# What is required
Reproduce the following lines of the listing verbatim, taking everything from the line containing "Yifan (1308, 728)" down to the line containing "Peatholm (694, 1418)", both included.

[Part of a data file]
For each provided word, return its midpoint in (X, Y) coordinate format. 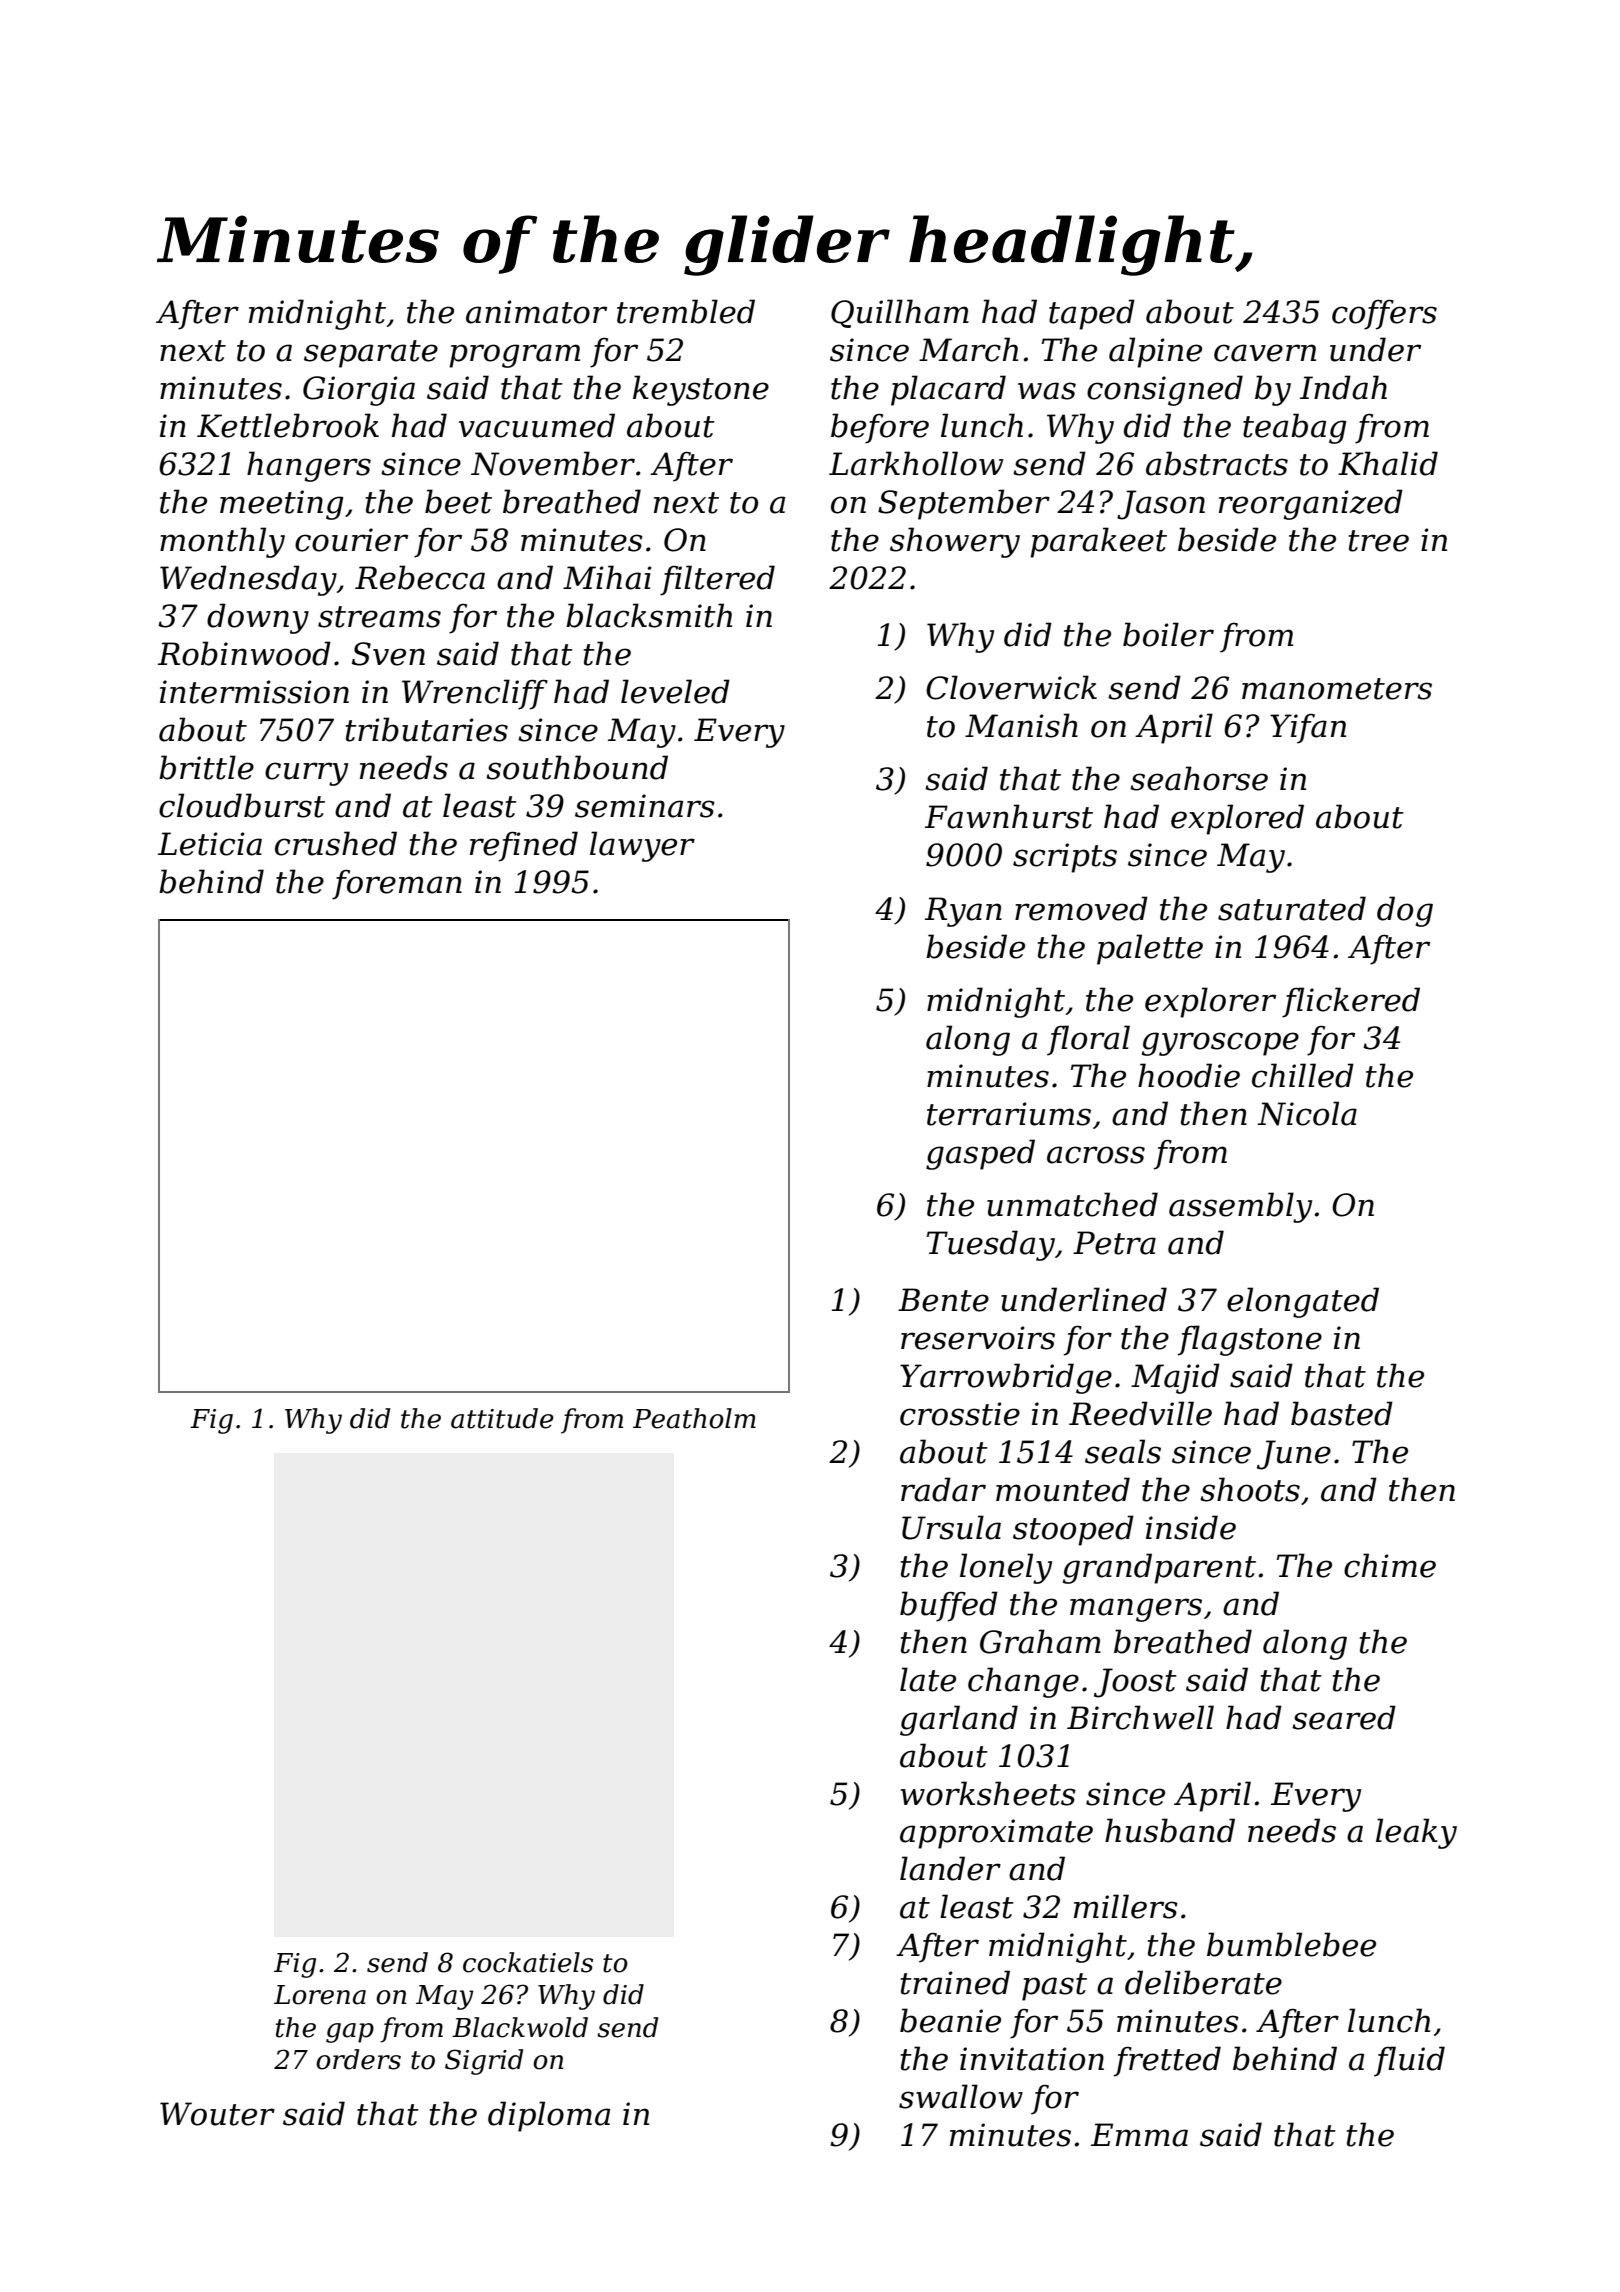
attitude (502, 1418)
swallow (961, 2096)
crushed (336, 843)
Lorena (320, 1995)
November (553, 463)
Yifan (1308, 728)
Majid (1175, 1378)
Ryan (963, 912)
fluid (1409, 2061)
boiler (1168, 634)
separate (371, 354)
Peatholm (694, 1418)
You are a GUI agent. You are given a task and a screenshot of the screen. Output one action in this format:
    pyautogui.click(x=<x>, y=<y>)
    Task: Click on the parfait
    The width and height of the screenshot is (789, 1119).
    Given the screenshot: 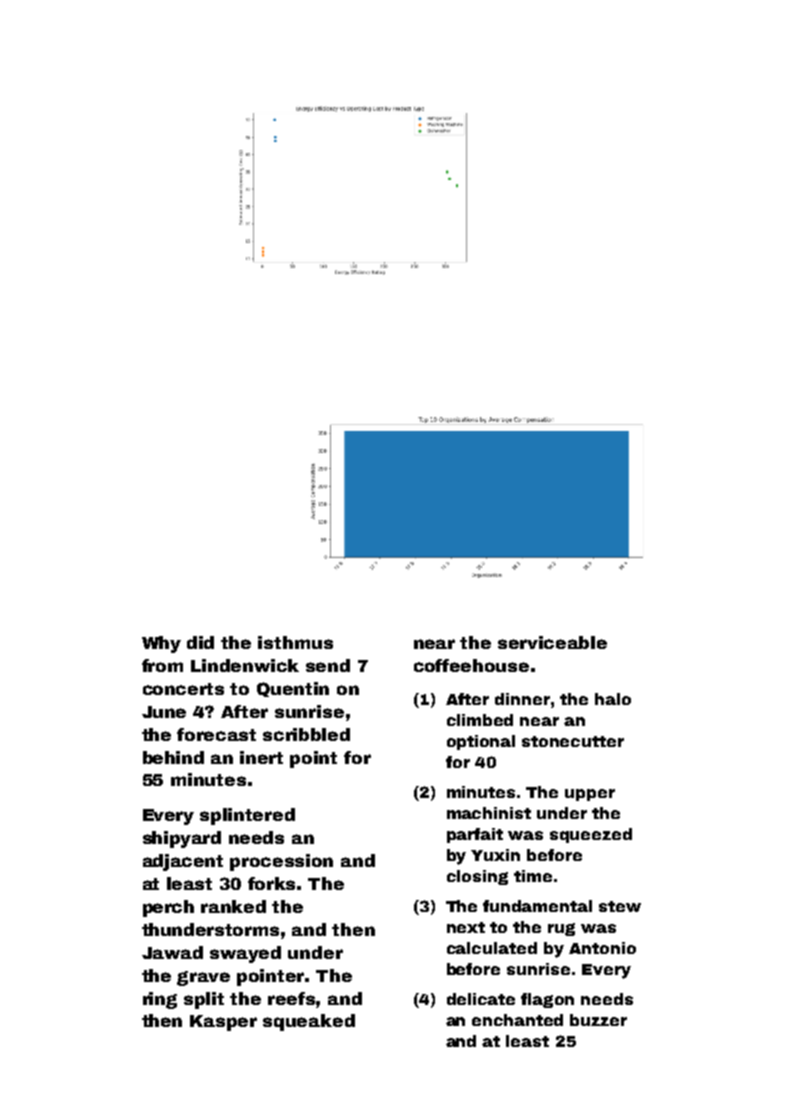 What is the action you would take?
    pyautogui.click(x=475, y=835)
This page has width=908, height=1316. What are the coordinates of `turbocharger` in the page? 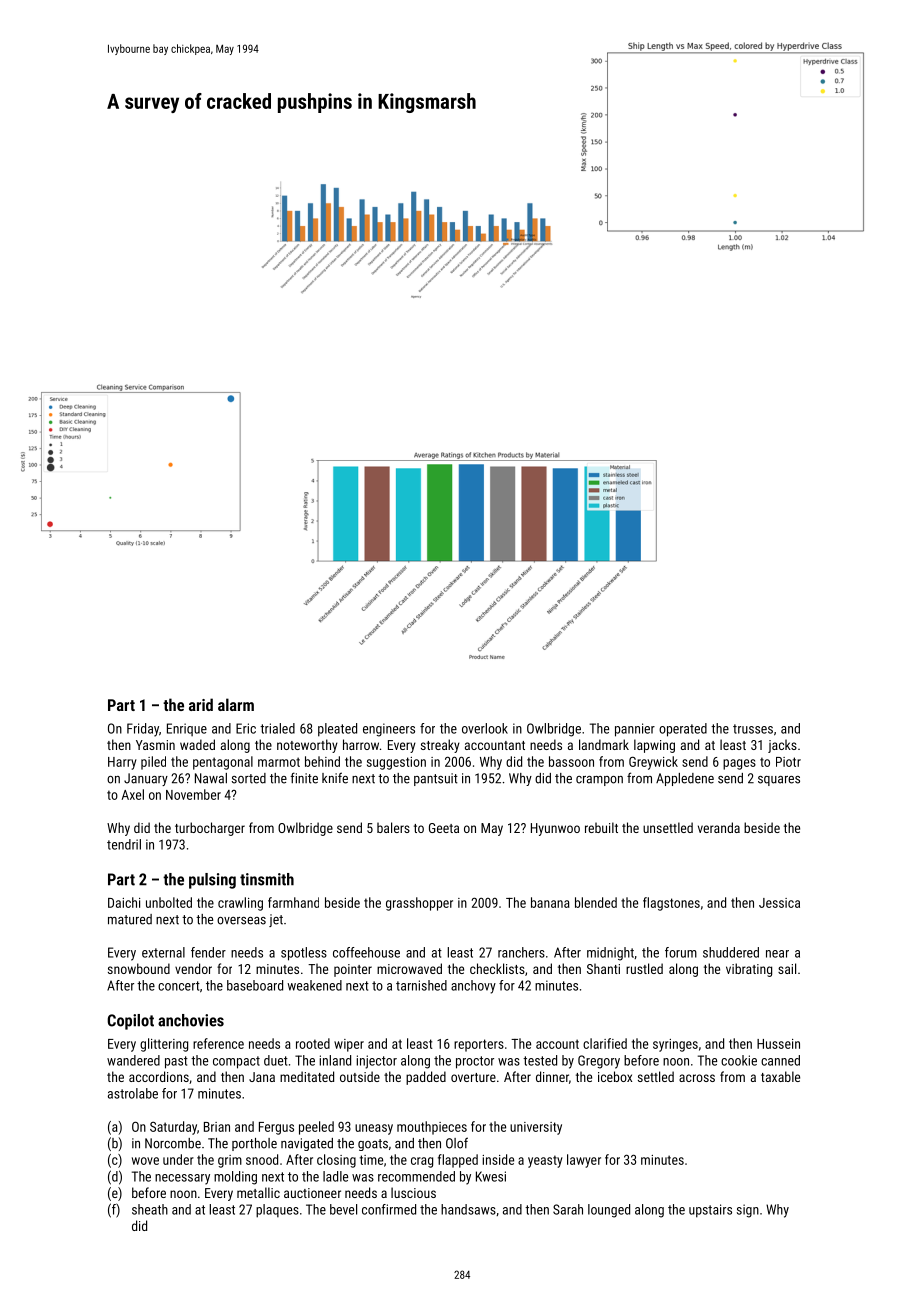 It's located at (210, 829).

# Solution to this task
Yifan (1308, 728)
Majid (1175, 1378)
Ryan (963, 912)
fluid (1409, 2061)
boiler (1168, 634)
separate (371, 354)
Peatholm (694, 1418)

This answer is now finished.